== EXERCISE BRIEF ==
Pictures should be left out when the listing below is repeated word for word.
###
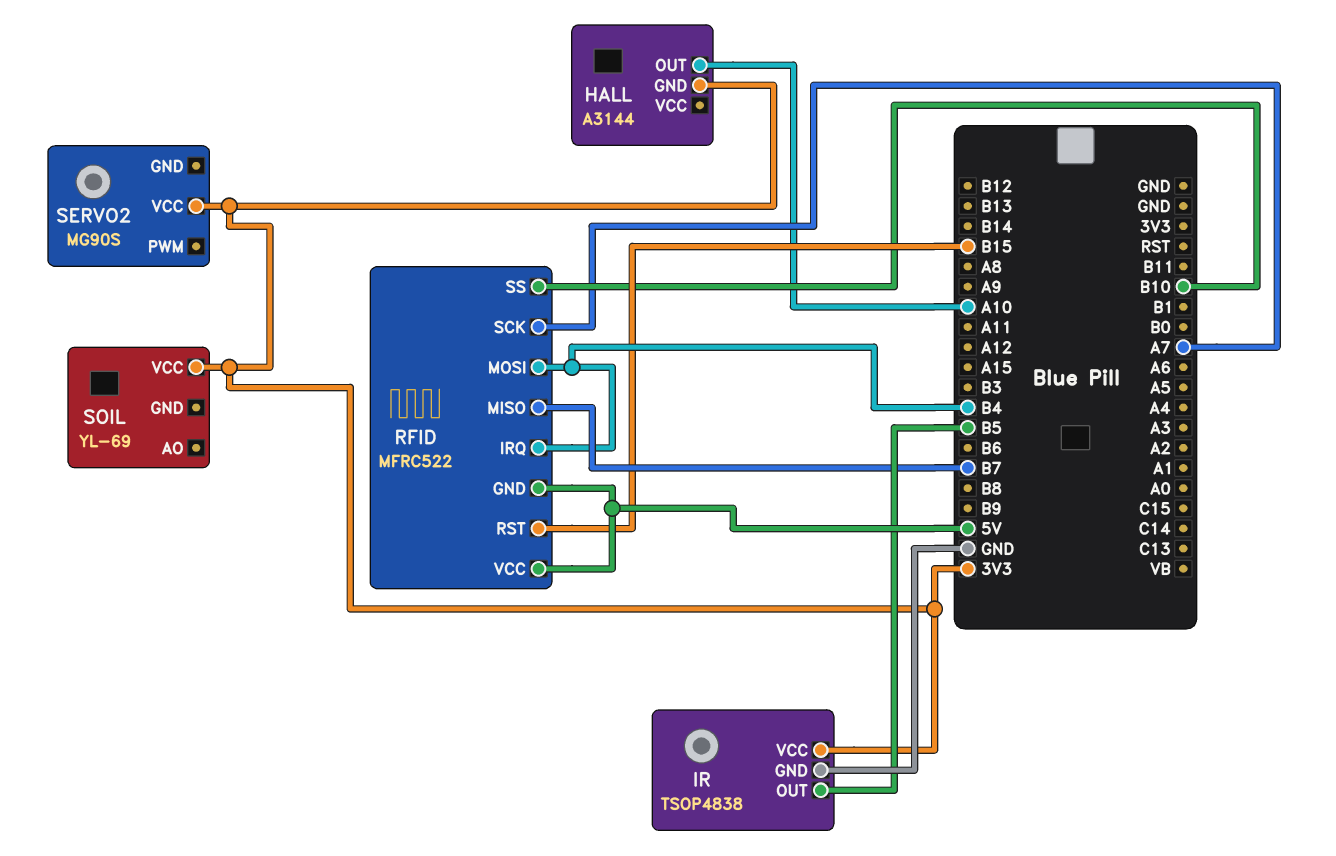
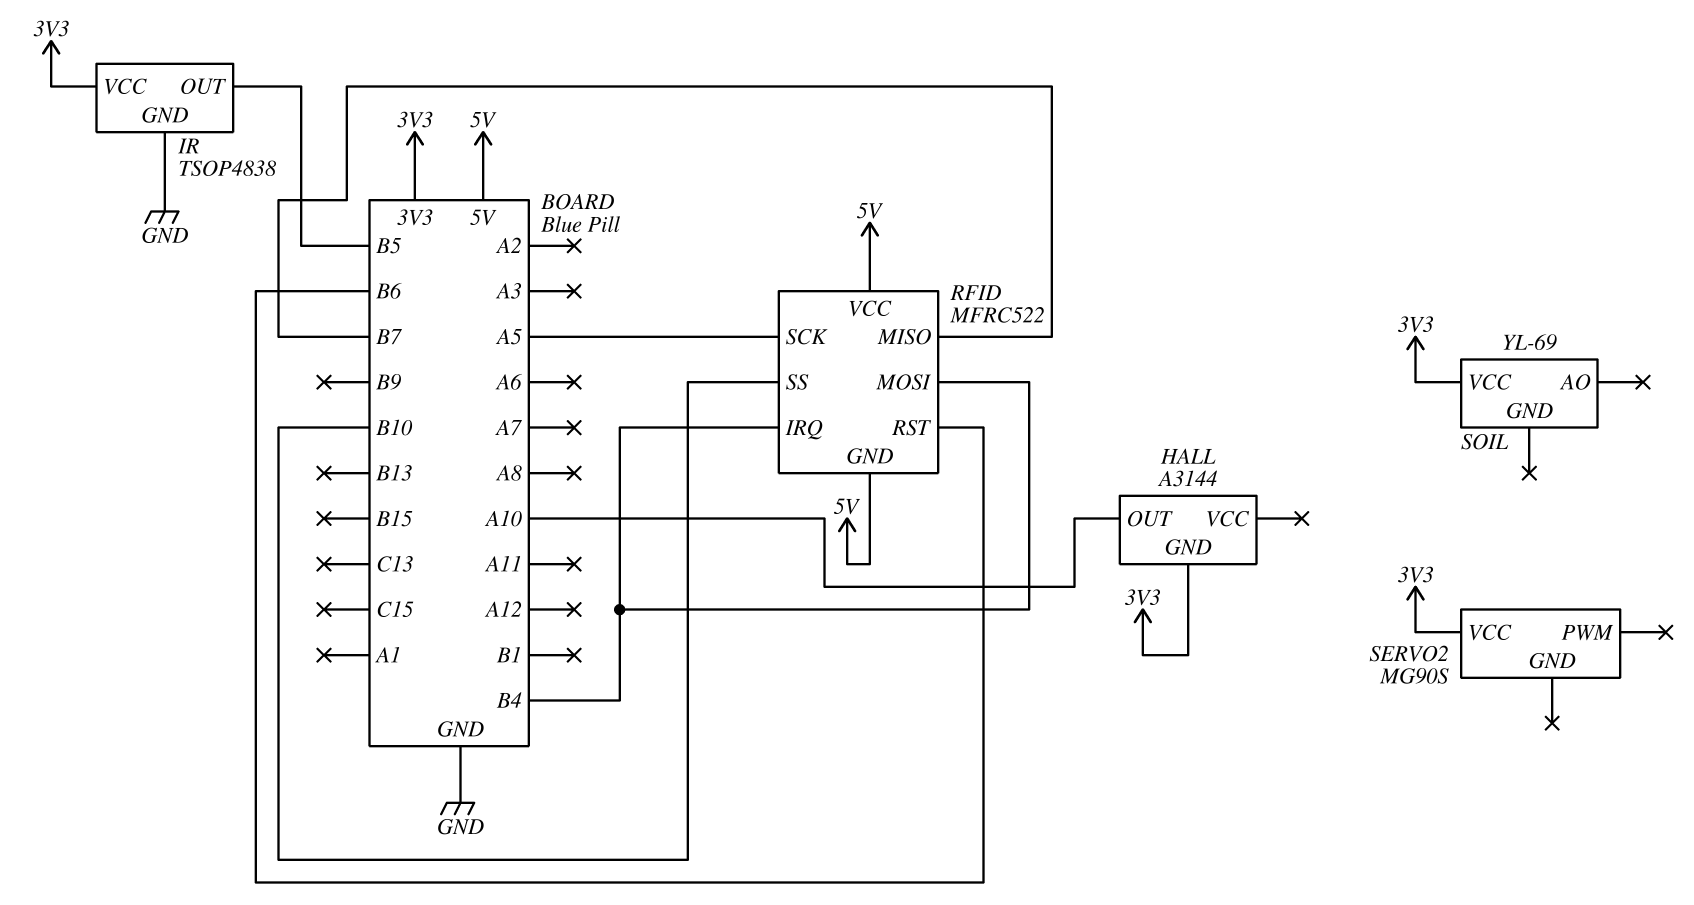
RFID pin RST: B15 -> B6
RFID pin SCK: A7 -> A5

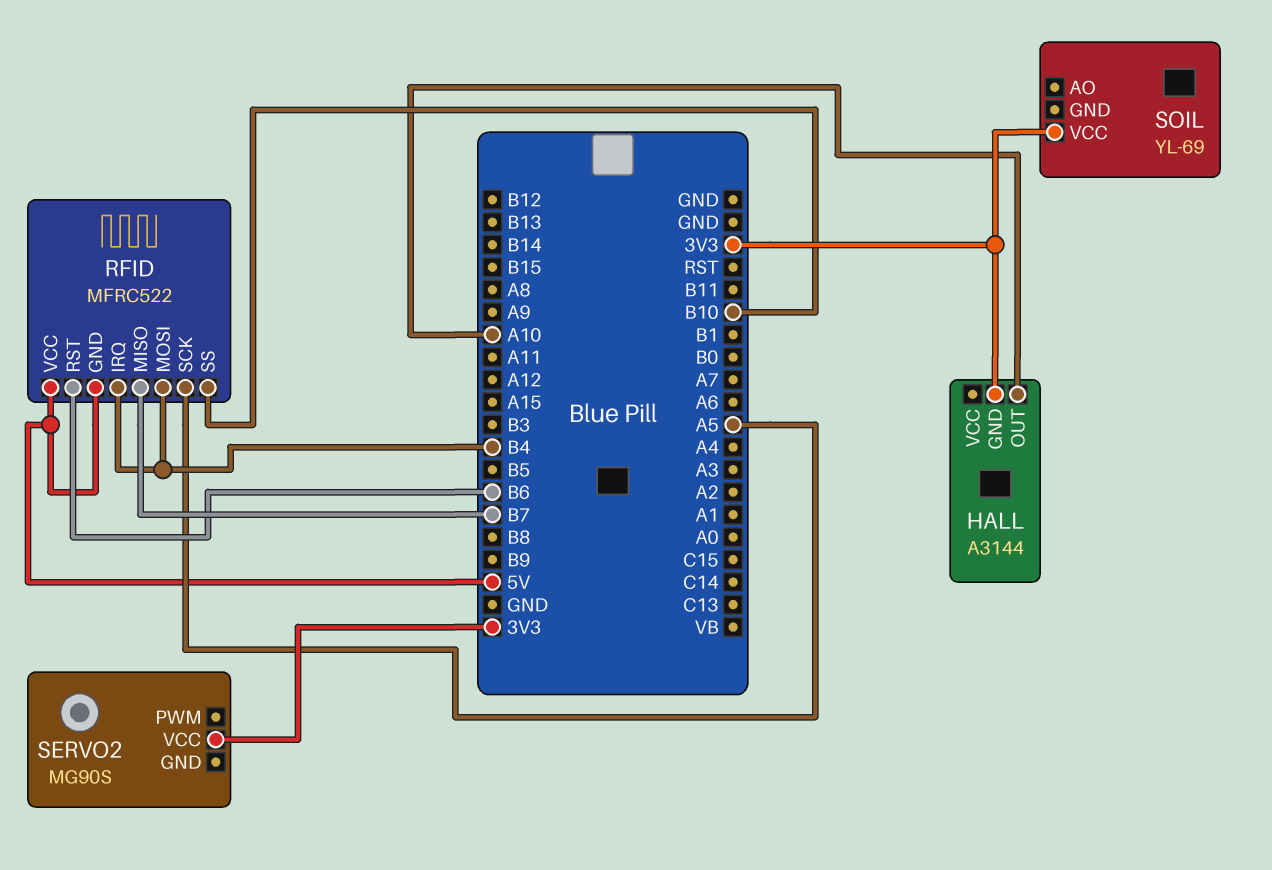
IR: TSOP4838 -> none
IR pin GND: GND -> none
IR pin OUT: B5 -> none
IR pin VCC: 3V3 -> none

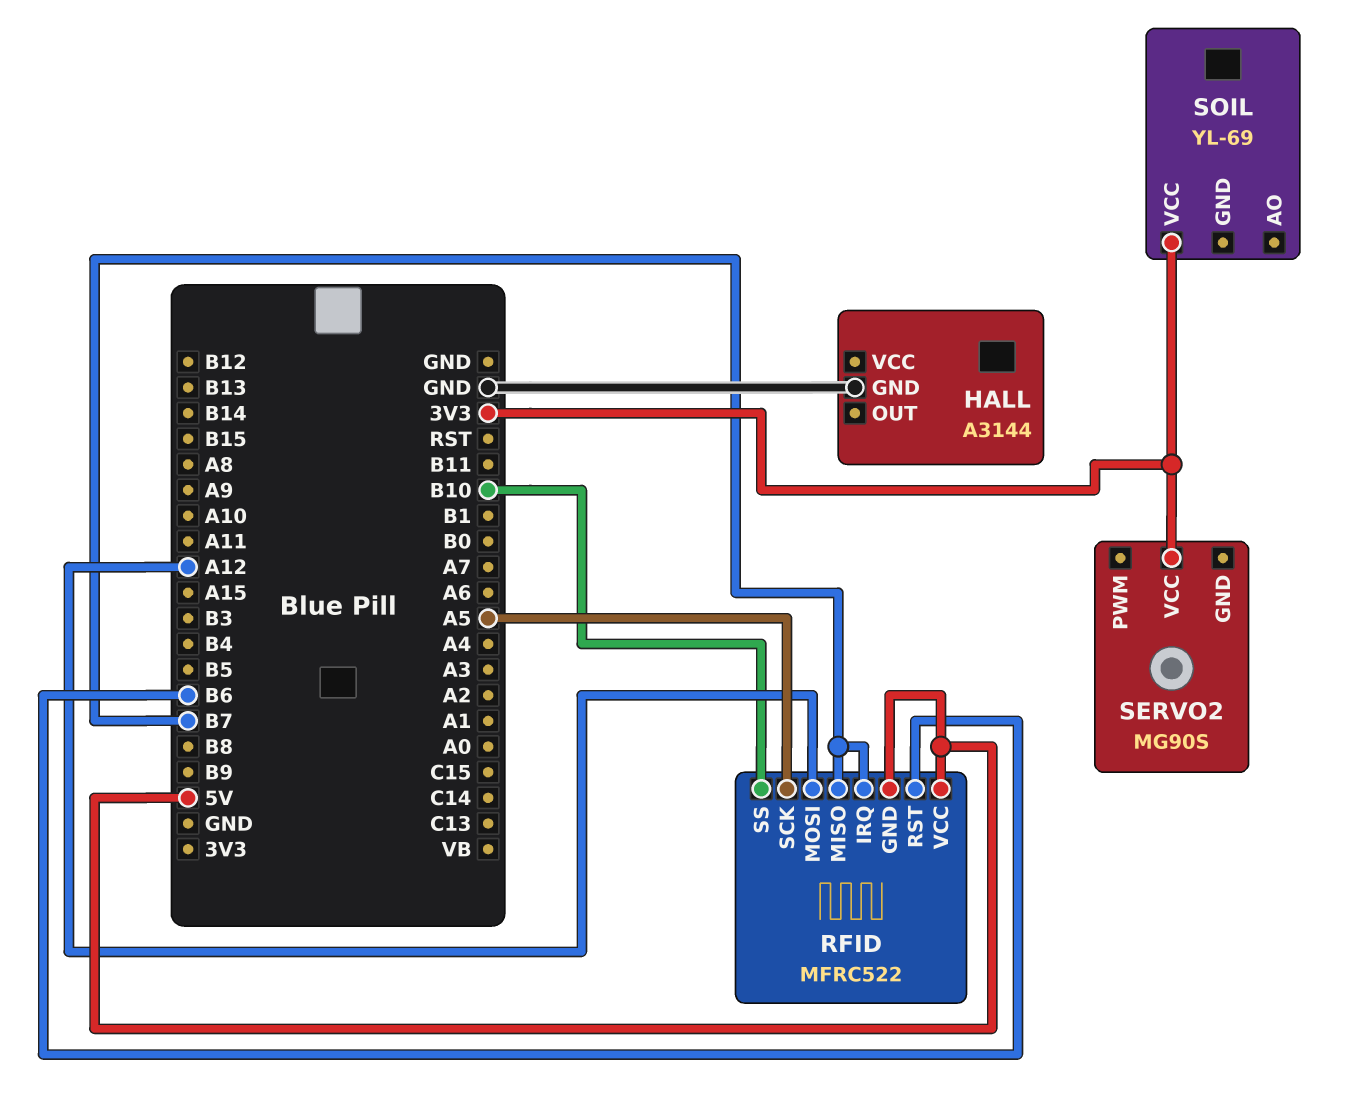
HALL pin GND: 3V3 -> GND
HALL pin OUT: A10 -> none
RFID pin IRQ: B4 -> B7
RFID pin MOSI: B4 -> A12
###
== SOLUTION TO THIS TASK ==
RFID pin RST: B15 -> B6
RFID pin SCK: A7 -> A5

IR: TSOP4838 -> none
IR pin GND: GND -> none
IR pin OUT: B5 -> none
IR pin VCC: 3V3 -> none

HALL pin GND: 3V3 -> GND
HALL pin OUT: A10 -> none
RFID pin IRQ: B4 -> B7
RFID pin MOSI: B4 -> A12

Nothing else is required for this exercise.